(Extracted records)
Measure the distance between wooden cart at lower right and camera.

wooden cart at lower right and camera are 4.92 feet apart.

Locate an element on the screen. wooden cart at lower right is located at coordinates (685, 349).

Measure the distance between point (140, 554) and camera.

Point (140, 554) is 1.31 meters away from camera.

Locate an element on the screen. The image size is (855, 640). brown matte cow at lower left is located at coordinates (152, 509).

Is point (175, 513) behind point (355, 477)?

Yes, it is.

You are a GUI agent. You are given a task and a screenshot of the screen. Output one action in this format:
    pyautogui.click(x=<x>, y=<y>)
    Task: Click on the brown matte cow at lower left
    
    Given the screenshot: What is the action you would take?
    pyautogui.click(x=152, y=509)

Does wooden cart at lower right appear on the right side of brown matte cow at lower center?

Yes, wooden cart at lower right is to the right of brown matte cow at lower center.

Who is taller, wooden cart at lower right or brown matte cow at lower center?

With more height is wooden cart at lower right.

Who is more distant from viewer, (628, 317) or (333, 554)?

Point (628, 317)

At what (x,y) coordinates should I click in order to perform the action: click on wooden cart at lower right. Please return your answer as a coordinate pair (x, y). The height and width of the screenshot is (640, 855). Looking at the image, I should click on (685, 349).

▶ **DIRECTIONS**:
Render every line of the material above as a JSON list of strings, one string per line, leaving out blank lines.

▶ **TASK SOLUTION**:
[
  "Measure the distance between wooden cart at lower right and camera.",
  "wooden cart at lower right and camera are 4.92 feet apart.",
  "Locate an element on the screen. wooden cart at lower right is located at coordinates (685, 349).",
  "Measure the distance between point (140, 554) and camera.",
  "Point (140, 554) is 1.31 meters away from camera.",
  "Locate an element on the screen. The image size is (855, 640). brown matte cow at lower left is located at coordinates (152, 509).",
  "Is point (175, 513) behind point (355, 477)?",
  "Yes, it is.",
  "You are a GUI agent. You are given a task and a screenshot of the screen. Output one action in this format:",
  "    pyautogui.click(x=<x>, y=<y>)",
  "    Task: Click on the brown matte cow at lower left",
  "    Given the screenshot: What is the action you would take?",
  "    pyautogui.click(x=152, y=509)",
  "Does wooden cart at lower right appear on the right side of brown matte cow at lower center?",
  "Yes, wooden cart at lower right is to the right of brown matte cow at lower center.",
  "Who is taller, wooden cart at lower right or brown matte cow at lower center?",
  "With more height is wooden cart at lower right.",
  "Who is more distant from viewer, (628, 317) or (333, 554)?",
  "Point (628, 317)",
  "At what (x,y) coordinates should I click in order to perform the action: click on wooden cart at lower right. Please return your answer as a coordinate pair (x, y). The height and width of the screenshot is (640, 855). Looking at the image, I should click on (685, 349)."
]